## Brief
Print everything in the records exactly. Leave the pictures out.

▽

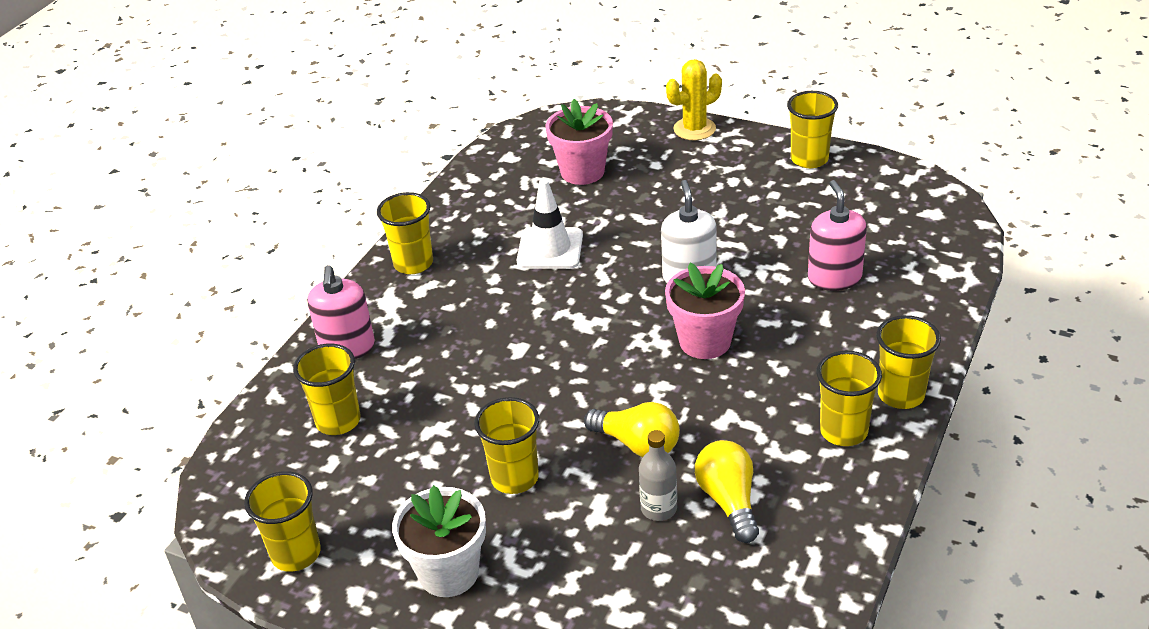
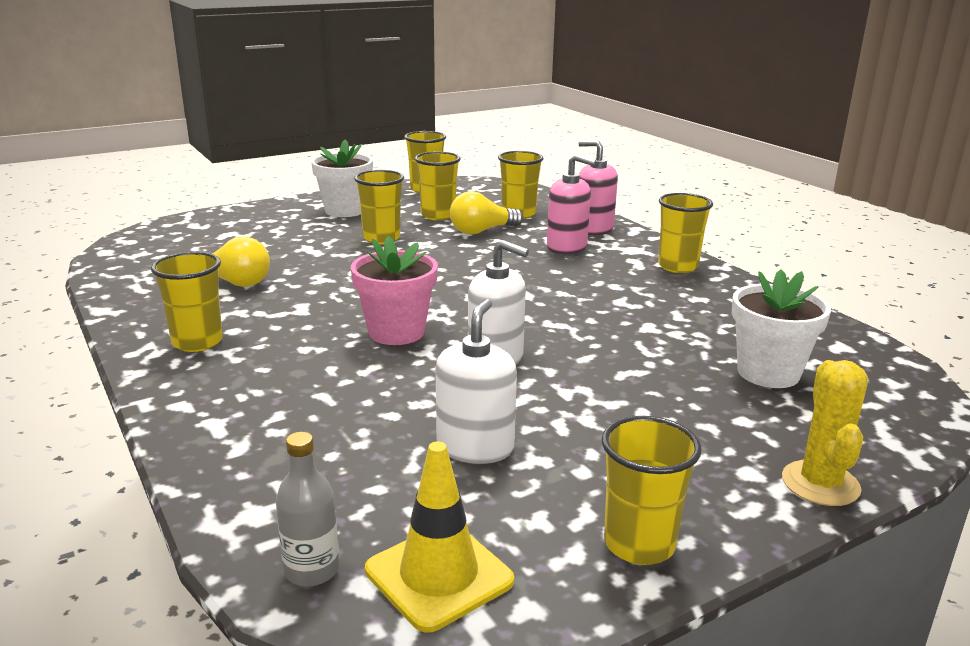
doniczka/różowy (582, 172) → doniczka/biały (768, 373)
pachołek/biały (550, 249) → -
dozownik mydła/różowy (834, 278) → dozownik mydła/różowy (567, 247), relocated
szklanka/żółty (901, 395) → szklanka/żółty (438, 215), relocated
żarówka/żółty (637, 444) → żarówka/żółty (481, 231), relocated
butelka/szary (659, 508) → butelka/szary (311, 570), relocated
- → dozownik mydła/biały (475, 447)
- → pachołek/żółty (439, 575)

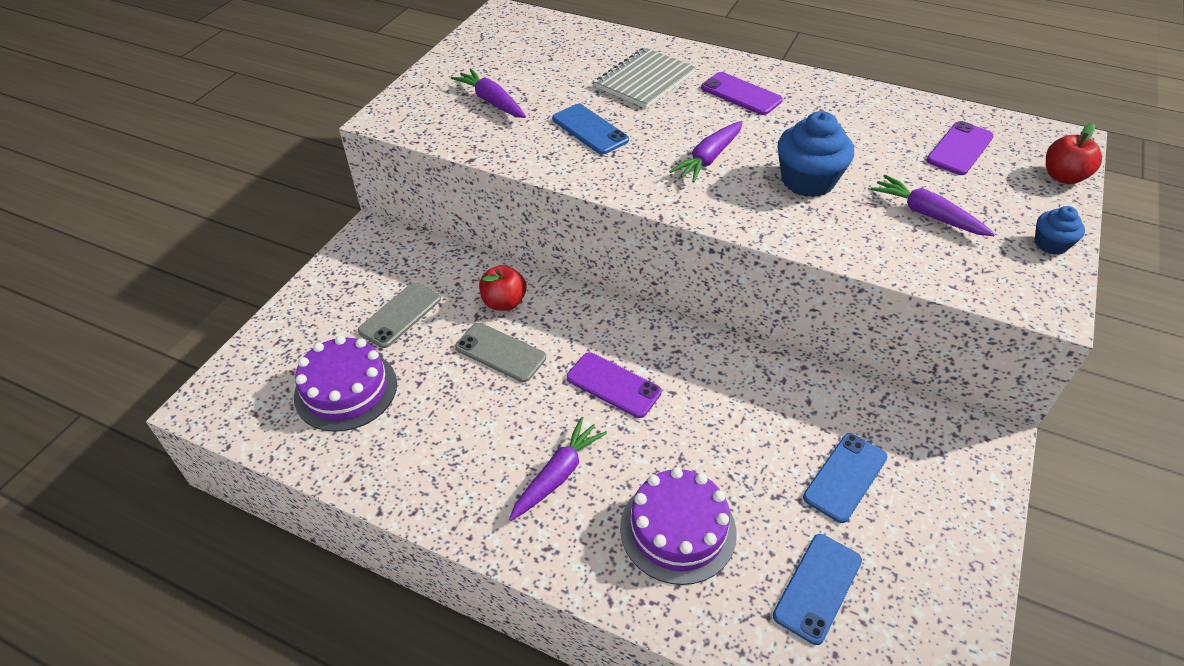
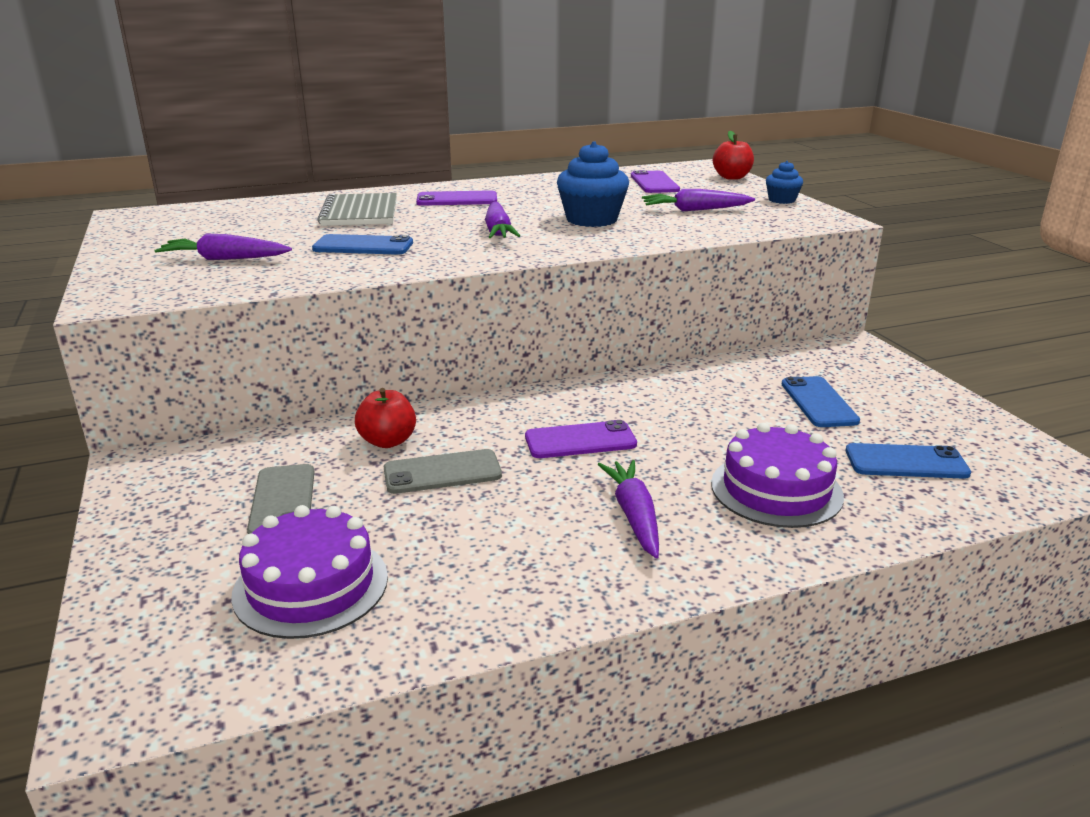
telefon/niebieski (817, 587) → telefon/niebieski (906, 462), 75 degrees counterclockwise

△

## Result of this exercise
doniczka/różowy (582, 172) → doniczka/biały (768, 373)
pachołek/biały (550, 249) → -
dozownik mydła/różowy (834, 278) → dozownik mydła/różowy (567, 247), relocated
szklanka/żółty (901, 395) → szklanka/żółty (438, 215), relocated
żarówka/żółty (637, 444) → żarówka/żółty (481, 231), relocated
butelka/szary (659, 508) → butelka/szary (311, 570), relocated
- → dozownik mydła/biały (475, 447)
- → pachołek/żółty (439, 575)

telefon/niebieski (817, 587) → telefon/niebieski (906, 462), 75 degrees counterclockwise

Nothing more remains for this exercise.